→ RECORDED DATA
- Opening Delimiter -

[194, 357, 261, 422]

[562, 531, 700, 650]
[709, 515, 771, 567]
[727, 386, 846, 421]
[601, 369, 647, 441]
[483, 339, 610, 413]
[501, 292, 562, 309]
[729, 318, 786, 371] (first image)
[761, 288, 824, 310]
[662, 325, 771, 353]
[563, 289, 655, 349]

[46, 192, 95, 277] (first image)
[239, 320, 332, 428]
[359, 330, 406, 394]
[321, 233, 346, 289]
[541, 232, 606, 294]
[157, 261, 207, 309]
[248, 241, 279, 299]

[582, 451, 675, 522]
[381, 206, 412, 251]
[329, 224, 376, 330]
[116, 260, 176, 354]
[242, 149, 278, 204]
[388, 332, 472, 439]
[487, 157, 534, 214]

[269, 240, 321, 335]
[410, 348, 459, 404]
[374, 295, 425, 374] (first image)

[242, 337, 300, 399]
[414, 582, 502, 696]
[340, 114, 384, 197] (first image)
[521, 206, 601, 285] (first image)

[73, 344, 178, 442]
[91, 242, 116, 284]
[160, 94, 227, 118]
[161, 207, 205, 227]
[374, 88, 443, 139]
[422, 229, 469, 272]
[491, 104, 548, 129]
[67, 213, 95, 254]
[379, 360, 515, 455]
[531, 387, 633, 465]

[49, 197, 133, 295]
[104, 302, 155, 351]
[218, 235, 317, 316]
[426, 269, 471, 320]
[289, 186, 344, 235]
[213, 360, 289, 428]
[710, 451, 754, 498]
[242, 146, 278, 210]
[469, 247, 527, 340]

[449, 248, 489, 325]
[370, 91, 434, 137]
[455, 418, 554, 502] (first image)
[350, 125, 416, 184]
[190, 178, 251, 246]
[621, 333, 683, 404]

- Closing Delimiter -

→ TASK TO COMPLETE
Copy the lines of the data above exactly as written, beginning with the line containing "[487, 157, 534, 214]" and ending with the line containing "[422, 229, 469, 272]", and leave out all other lines.

→ EXERCISE SOLUTION
[487, 157, 534, 214]

[269, 240, 321, 335]
[410, 348, 459, 404]
[374, 295, 425, 374] (first image)

[242, 337, 300, 399]
[414, 582, 502, 696]
[340, 114, 384, 197] (first image)
[521, 206, 601, 285] (first image)

[73, 344, 178, 442]
[91, 242, 116, 284]
[160, 94, 227, 118]
[161, 207, 205, 227]
[374, 88, 443, 139]
[422, 229, 469, 272]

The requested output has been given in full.